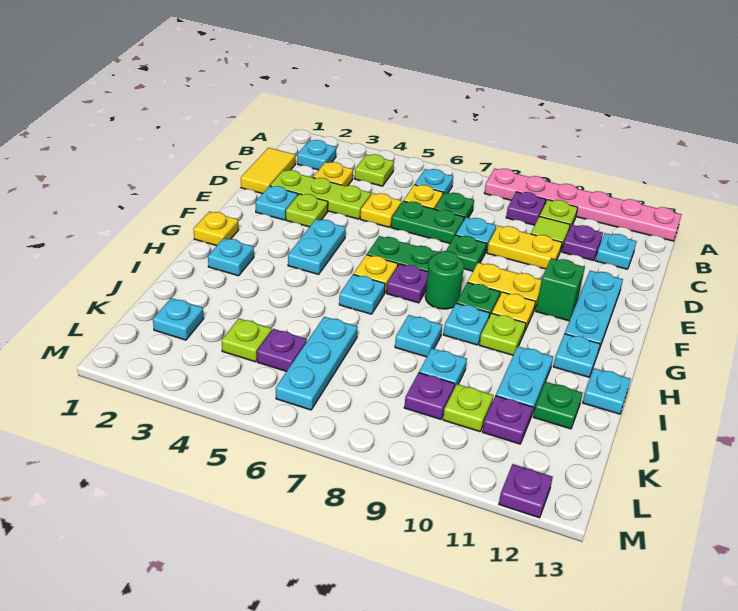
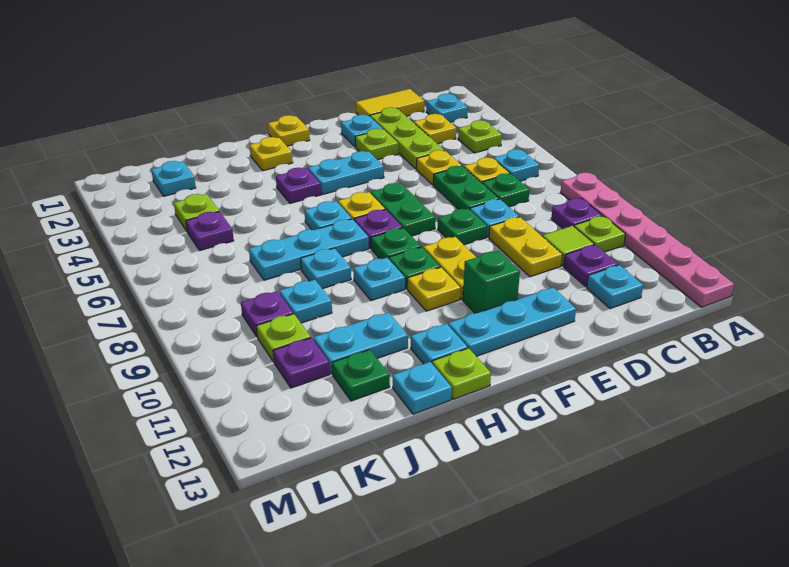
green round brick G8 level 1 -> green plate G8 level 1
cyan plate H2 level 1 -> yellow plate H2 level 1
lime plate H10 level 1 -> lime plate H13 level 1
cyan plate J6:L6 level 1 -> cyan plate H7:J7 level 1
purple plate M12 level 1 -> purple plate H4 level 1

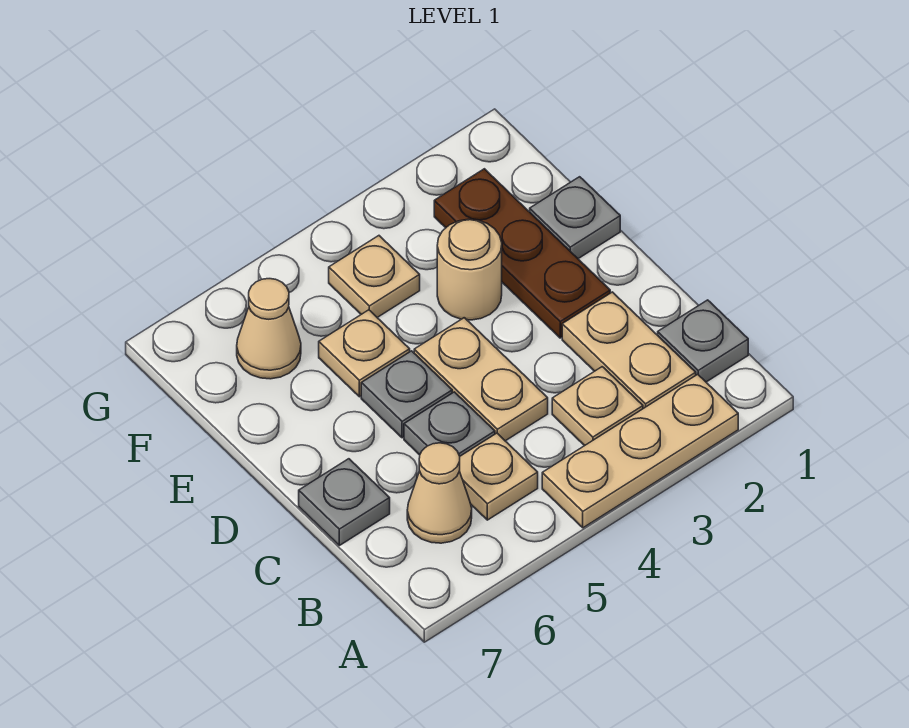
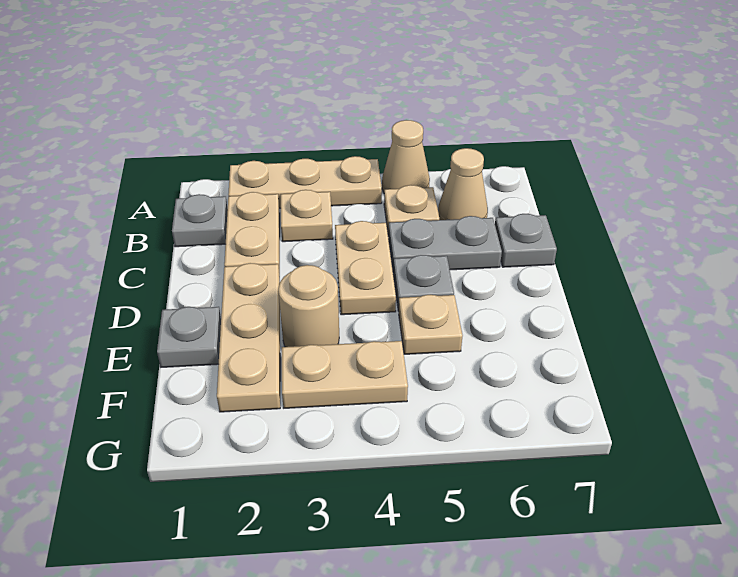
grey plate C5 level 1 -> grey plate C5:C6 level 1
brown plate D2:F2 level 1 -> tan plate D2:F2 level 1
tan plate F4 level 1 -> tan plate F3:F4 level 1
tan cone F6 level 1 -> tan cone A5 level 1

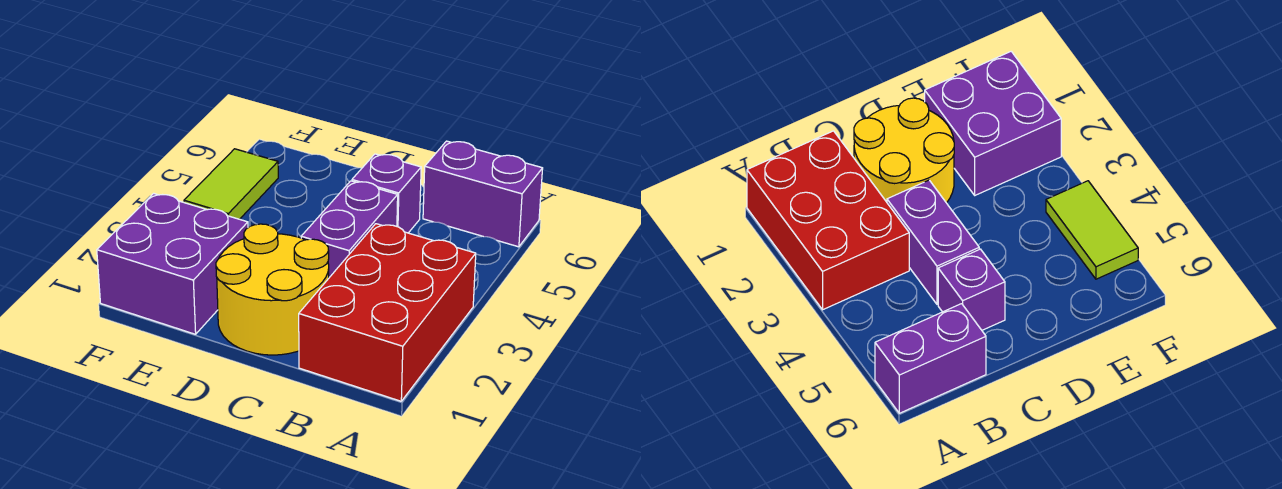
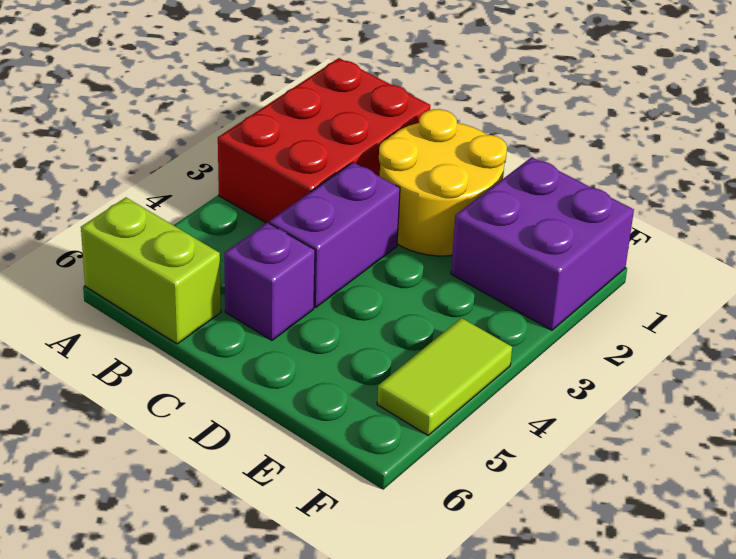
purple brick A6:B6 level 1 -> lime brick A6:B6 level 1

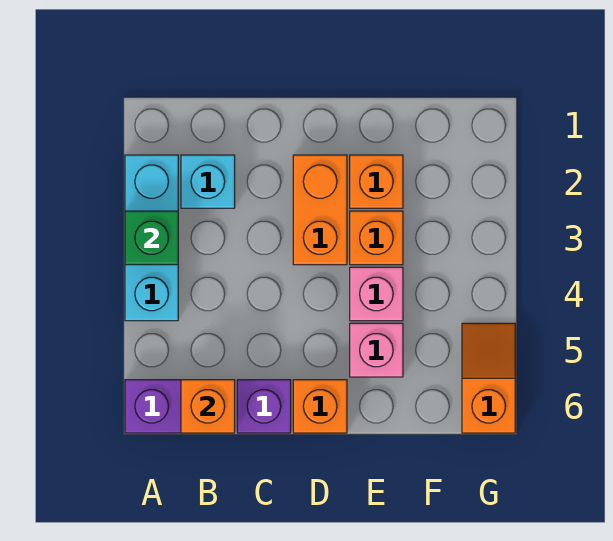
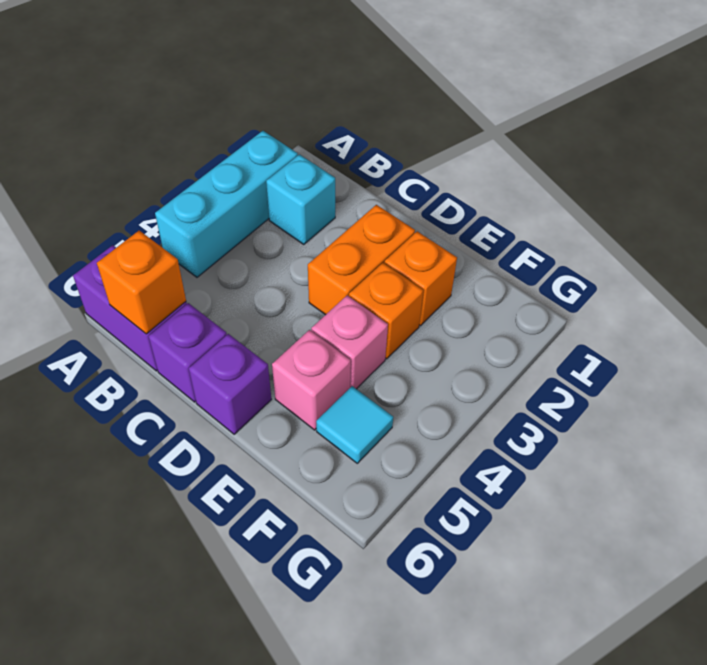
green brick A3 level 2 -> none
orange brick D6 level 1 -> purple brick D6 level 1
none -> cyan tile F5 level 1
orange slope G5:G6 level 1 top 6 -> none

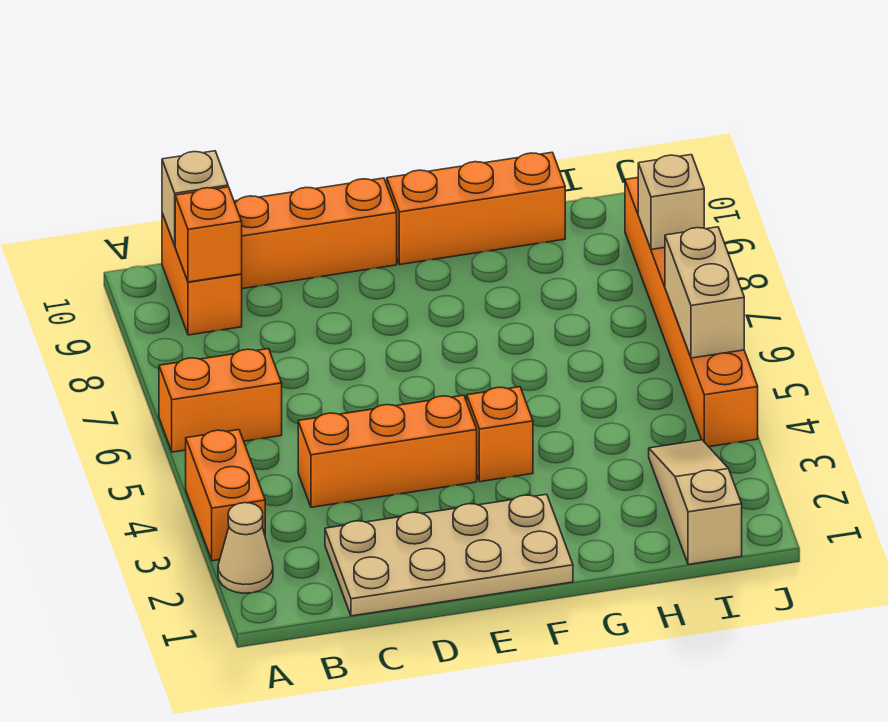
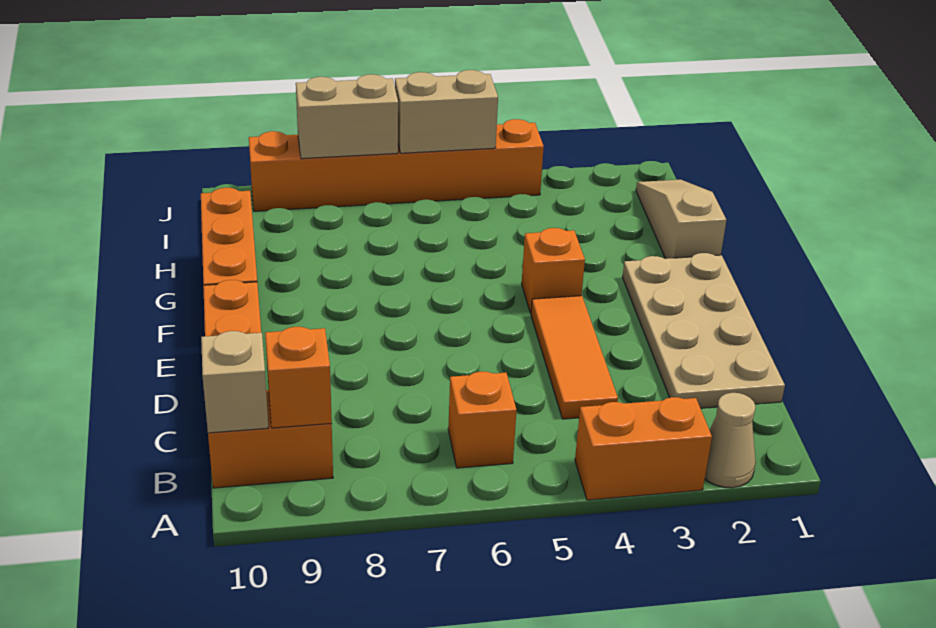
orange brick A6:B6 level 1 -> orange brick B6 level 1
orange brick C4:E4 level 1 -> orange tile C4:E4 level 1
tan slope I1:I3 level 1 top 1 -> tan slope G1:I1 level 1 top G
tan brick J8 level 2 -> tan brick J7:J8 level 2

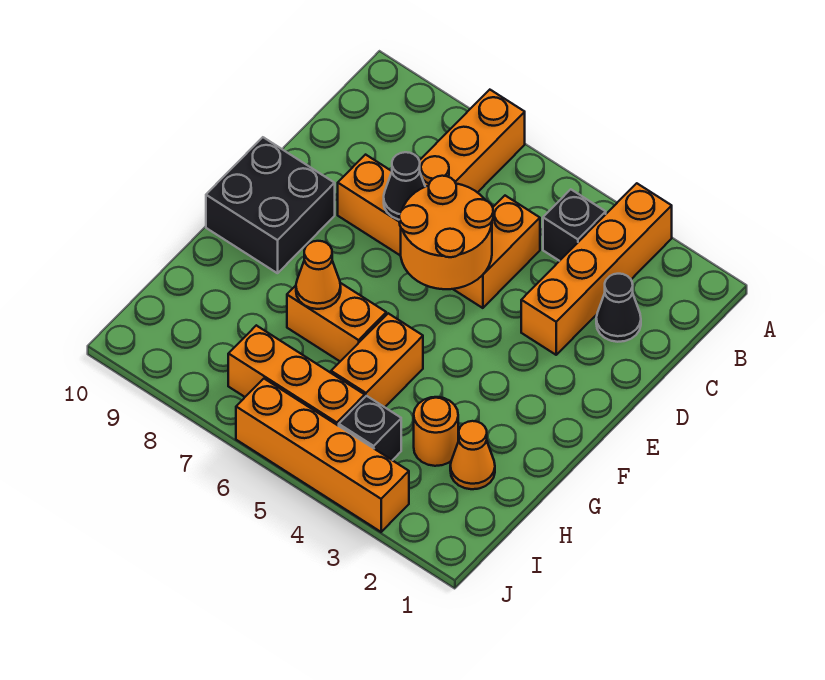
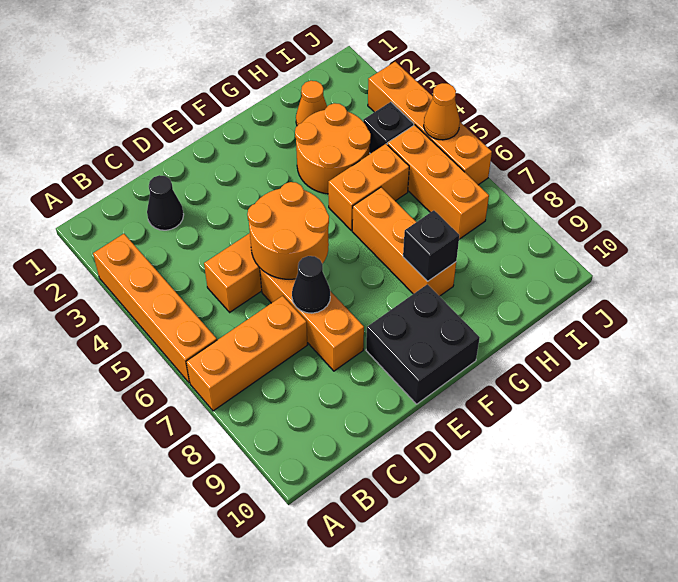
orange brick A3:D3 level 1 -> orange brick A3:A6 level 1
black brick B4 level 1 -> black brick G8 level 2
orange brick G6:G7 level 1 -> orange brick G6:G8 level 1
orange cone G7 level 2 -> orange cone J5 level 2
orange round brick H3 level 1 -> orange round brick G3:H4 level 1

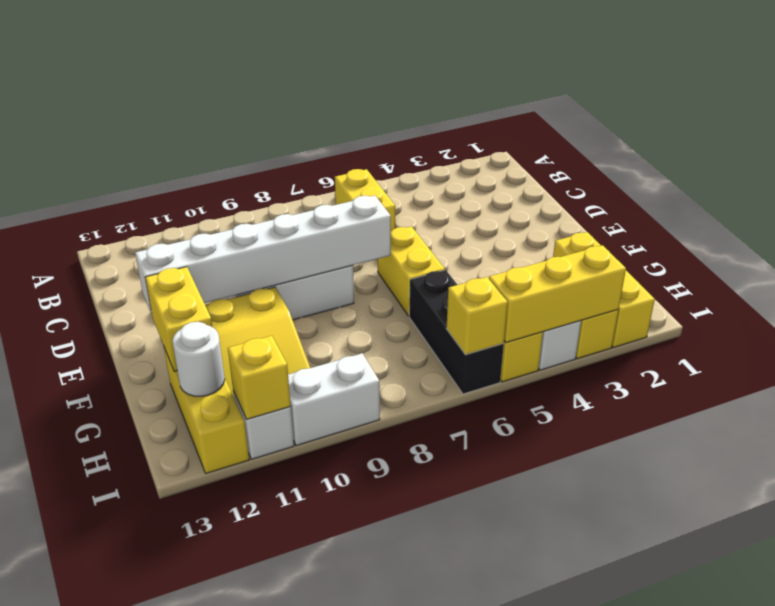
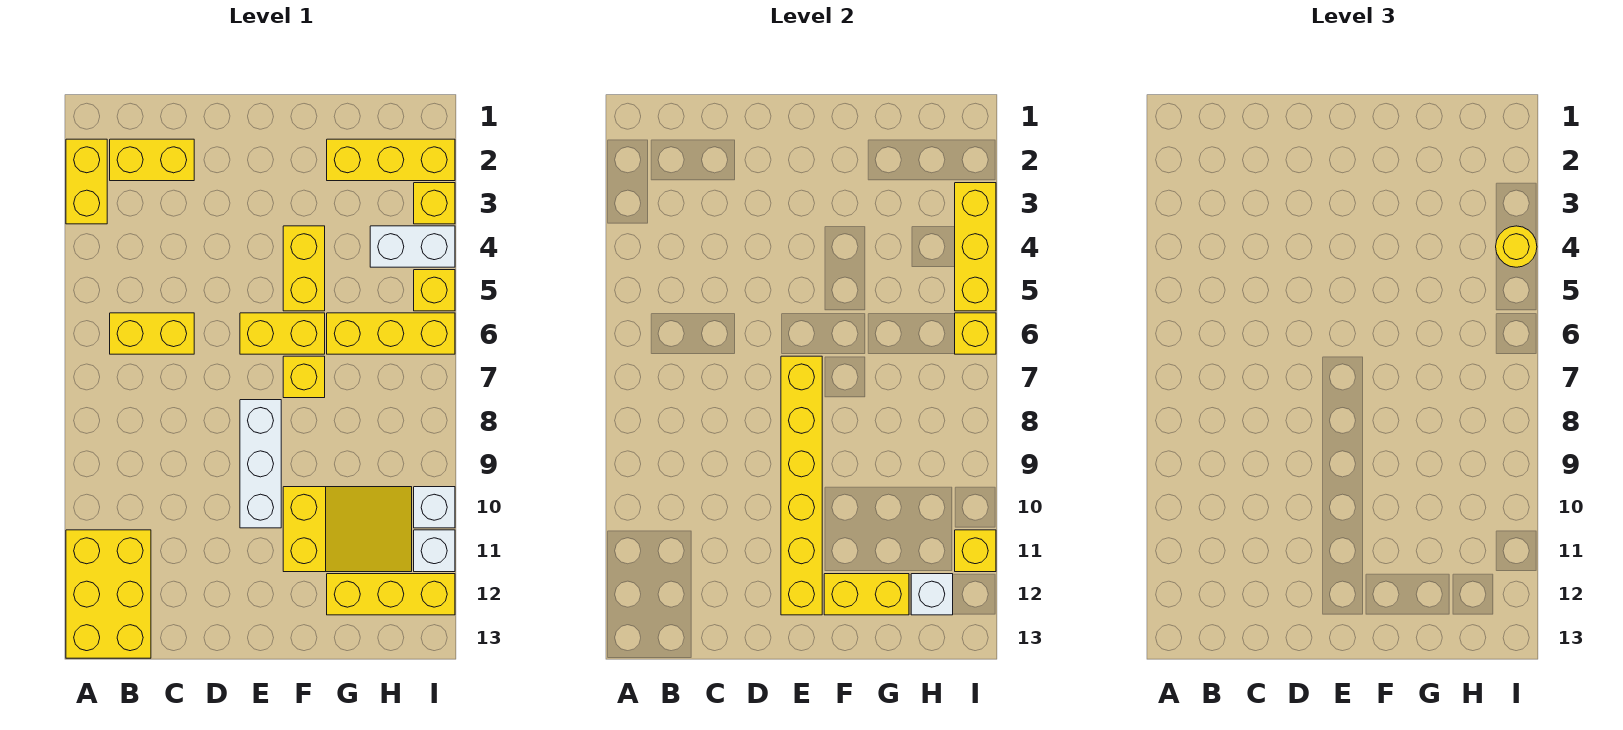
none -> yellow brick A2:A3 level 1
none -> yellow brick A11:B13 level 1
none -> yellow brick B2:C2 level 1
white brick E7:E12 level 2 -> yellow brick E7:E12 level 2
none -> yellow brick F4:F5 level 1
none -> yellow brick F7 level 1
black brick G6:I6 level 1 -> yellow brick G6:I6 level 1
white round brick H12 level 2 -> white brick H12 level 2
none -> yellow round brick I4 level 3
white brick I9:I10 level 1 -> white brick I10 level 1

(WHAT TO DO)
How many lines in the records above contain the word "green"? Give only the number.

(TASK SOLUTION)
2